*Data:*

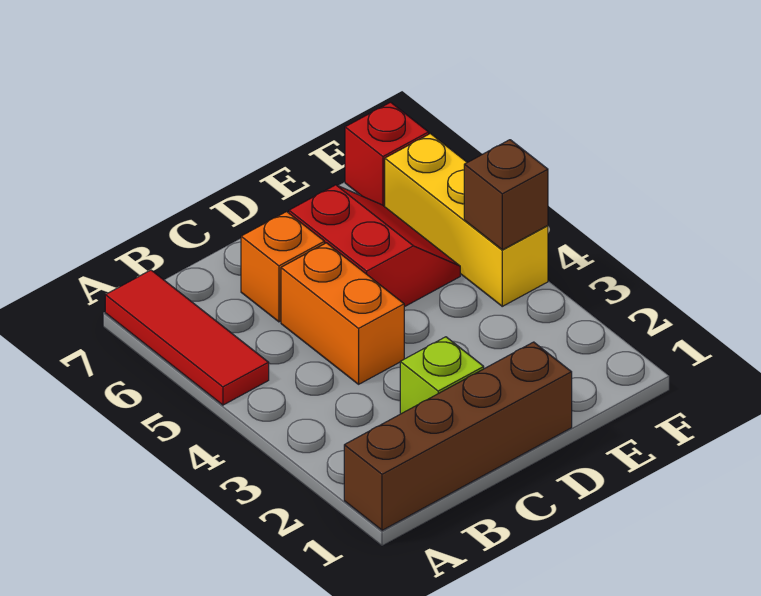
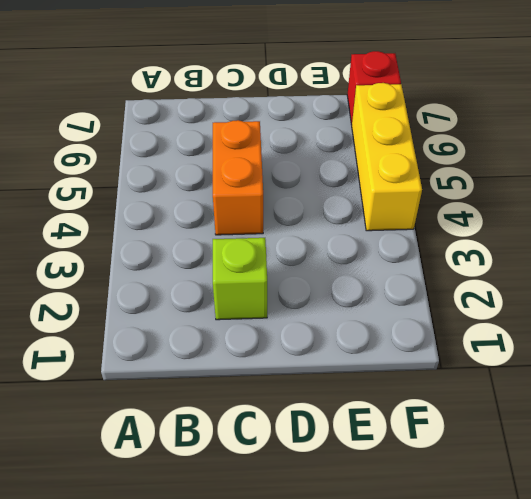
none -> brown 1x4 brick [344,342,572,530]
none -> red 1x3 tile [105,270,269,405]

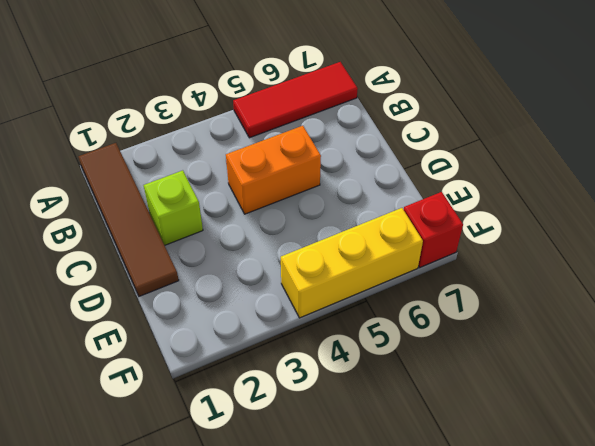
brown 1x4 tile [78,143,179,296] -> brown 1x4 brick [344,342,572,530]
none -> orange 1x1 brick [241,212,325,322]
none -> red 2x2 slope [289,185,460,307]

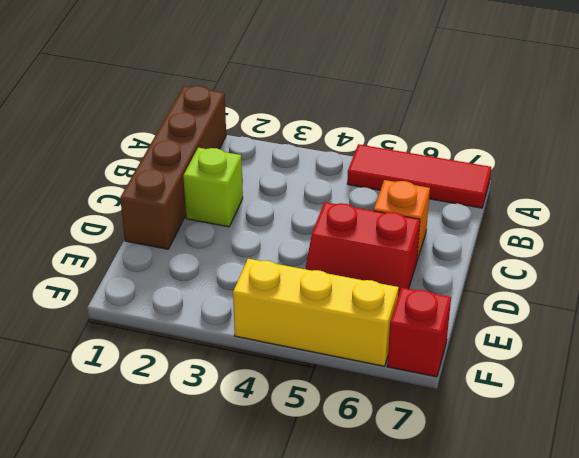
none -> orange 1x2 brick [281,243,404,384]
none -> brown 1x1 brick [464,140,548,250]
--
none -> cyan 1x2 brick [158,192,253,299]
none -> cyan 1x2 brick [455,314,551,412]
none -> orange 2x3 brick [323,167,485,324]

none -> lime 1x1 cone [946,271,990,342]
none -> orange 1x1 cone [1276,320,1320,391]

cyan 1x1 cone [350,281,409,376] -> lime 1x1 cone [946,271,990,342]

*Your assignment:*
Search the listing for the word "cyan" and return each line that holds it.

*Worked solution:*
none -> cyan 1x2 brick [158,192,253,299]
none -> cyan 1x2 brick [455,314,551,412]
cyan 1x1 cone [350,281,409,376] -> lime 1x1 cone [946,271,990,342]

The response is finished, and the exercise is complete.